-- Task requirements --
Go through the data below and report how many lines contain "DGND"; the reply holds only that number.

Edit difference data:
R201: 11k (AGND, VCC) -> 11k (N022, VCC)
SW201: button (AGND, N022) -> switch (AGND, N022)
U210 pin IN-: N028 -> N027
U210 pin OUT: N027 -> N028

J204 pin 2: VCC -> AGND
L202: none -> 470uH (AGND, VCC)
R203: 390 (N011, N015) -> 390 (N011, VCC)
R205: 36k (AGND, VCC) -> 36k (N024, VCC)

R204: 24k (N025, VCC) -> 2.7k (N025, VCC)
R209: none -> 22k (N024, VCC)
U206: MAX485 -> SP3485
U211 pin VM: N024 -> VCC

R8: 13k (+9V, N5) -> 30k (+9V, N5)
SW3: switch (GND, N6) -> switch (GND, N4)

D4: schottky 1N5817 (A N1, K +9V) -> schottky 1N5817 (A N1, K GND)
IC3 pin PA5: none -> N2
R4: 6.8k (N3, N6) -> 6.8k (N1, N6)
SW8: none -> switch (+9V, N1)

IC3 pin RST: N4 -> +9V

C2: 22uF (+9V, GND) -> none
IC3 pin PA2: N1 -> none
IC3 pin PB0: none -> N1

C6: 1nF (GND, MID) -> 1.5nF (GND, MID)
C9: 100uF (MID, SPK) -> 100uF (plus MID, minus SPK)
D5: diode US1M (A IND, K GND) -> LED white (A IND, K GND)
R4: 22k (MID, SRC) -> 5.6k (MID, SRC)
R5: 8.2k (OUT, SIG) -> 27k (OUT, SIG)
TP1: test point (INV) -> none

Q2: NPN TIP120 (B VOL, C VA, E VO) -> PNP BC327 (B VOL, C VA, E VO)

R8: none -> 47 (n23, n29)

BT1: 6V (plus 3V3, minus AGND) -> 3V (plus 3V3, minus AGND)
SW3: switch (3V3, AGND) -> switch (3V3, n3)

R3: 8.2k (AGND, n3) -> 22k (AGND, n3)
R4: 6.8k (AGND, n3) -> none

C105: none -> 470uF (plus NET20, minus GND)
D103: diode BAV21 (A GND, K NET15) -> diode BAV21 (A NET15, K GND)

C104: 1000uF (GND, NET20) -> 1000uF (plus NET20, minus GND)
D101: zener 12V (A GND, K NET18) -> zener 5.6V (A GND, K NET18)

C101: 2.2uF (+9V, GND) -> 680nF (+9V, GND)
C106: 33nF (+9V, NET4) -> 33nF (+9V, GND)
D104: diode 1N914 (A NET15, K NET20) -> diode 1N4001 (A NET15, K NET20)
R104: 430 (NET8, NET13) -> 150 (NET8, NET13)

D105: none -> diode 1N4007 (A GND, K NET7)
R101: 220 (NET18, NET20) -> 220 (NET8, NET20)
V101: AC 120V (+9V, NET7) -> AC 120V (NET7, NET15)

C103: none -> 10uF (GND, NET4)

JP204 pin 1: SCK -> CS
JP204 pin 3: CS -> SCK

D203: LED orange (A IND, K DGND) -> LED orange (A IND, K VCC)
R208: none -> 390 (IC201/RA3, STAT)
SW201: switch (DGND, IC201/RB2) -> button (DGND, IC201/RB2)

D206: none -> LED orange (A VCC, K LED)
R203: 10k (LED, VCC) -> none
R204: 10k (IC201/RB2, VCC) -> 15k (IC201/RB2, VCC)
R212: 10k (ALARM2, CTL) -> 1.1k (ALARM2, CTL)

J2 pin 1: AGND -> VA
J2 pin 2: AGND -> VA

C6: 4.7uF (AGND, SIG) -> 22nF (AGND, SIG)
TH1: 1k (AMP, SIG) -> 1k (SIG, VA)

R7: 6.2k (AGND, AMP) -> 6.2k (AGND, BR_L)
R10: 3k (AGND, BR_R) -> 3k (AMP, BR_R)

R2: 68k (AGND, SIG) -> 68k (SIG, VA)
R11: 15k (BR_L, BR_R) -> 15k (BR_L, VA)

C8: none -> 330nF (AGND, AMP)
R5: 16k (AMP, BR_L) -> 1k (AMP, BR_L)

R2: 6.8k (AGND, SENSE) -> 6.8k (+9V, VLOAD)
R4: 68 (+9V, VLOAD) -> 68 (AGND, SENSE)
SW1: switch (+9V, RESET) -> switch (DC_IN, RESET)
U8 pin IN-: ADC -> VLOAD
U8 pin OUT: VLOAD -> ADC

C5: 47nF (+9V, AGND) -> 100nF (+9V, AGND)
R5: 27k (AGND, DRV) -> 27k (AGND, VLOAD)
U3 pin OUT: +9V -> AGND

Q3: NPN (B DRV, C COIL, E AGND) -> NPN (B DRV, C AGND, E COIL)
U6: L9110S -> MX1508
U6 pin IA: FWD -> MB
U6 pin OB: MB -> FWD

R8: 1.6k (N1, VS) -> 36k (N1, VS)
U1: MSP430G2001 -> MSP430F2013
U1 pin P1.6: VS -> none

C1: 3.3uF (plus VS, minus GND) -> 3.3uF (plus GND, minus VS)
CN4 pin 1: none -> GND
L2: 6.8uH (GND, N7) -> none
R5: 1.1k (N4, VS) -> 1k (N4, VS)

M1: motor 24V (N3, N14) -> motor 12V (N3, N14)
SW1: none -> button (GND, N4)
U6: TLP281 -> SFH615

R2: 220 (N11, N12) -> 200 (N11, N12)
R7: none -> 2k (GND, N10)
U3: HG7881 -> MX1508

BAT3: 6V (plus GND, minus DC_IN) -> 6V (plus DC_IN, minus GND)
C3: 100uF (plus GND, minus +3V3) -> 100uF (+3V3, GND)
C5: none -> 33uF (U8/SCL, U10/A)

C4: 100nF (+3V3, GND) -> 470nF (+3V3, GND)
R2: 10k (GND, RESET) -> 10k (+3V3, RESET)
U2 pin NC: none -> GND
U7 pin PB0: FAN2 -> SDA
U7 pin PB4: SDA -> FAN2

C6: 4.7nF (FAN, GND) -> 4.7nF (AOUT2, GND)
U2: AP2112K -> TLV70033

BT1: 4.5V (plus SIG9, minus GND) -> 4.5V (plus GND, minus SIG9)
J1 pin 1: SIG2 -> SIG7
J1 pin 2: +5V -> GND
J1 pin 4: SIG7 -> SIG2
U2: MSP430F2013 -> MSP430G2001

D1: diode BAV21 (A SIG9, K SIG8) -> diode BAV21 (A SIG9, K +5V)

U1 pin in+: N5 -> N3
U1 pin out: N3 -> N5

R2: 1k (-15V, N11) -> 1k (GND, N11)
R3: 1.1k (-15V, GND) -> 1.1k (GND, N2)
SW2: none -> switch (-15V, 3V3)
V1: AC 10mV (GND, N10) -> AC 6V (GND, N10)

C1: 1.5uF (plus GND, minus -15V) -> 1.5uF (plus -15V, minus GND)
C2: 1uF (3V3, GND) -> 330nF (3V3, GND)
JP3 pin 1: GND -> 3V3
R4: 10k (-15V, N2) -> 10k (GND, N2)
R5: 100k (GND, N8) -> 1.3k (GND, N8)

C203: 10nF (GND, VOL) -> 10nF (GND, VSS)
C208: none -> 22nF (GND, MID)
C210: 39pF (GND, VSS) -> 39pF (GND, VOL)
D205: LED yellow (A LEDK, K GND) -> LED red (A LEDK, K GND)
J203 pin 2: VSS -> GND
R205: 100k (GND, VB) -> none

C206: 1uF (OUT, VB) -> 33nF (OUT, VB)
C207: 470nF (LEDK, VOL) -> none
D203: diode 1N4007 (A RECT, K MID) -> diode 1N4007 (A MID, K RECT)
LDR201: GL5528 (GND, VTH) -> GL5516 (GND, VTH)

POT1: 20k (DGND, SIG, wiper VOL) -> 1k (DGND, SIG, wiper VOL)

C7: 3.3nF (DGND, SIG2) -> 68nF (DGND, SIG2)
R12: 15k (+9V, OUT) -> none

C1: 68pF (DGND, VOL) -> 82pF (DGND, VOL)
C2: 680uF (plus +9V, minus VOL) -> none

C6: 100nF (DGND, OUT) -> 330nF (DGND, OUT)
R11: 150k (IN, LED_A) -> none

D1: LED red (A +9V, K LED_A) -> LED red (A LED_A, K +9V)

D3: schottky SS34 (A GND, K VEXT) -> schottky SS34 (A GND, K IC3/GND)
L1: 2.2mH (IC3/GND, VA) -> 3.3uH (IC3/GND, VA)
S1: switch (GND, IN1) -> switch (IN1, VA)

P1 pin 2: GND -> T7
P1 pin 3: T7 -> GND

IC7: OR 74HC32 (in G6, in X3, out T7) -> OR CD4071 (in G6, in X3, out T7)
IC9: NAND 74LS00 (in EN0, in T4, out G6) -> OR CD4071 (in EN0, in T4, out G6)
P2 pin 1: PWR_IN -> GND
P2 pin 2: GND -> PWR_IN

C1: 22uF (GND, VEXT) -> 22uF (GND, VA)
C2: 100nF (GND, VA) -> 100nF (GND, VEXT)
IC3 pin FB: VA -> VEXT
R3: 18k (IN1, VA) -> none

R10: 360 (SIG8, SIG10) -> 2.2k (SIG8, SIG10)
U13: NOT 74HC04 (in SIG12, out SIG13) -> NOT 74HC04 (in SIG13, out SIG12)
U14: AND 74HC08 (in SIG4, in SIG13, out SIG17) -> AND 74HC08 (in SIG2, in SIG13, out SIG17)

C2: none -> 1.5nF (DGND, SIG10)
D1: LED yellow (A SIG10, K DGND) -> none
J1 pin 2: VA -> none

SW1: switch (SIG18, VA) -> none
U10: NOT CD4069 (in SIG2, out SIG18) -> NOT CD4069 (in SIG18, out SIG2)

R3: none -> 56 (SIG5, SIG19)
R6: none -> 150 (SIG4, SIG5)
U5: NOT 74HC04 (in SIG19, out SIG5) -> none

-- Solution for this problem --
8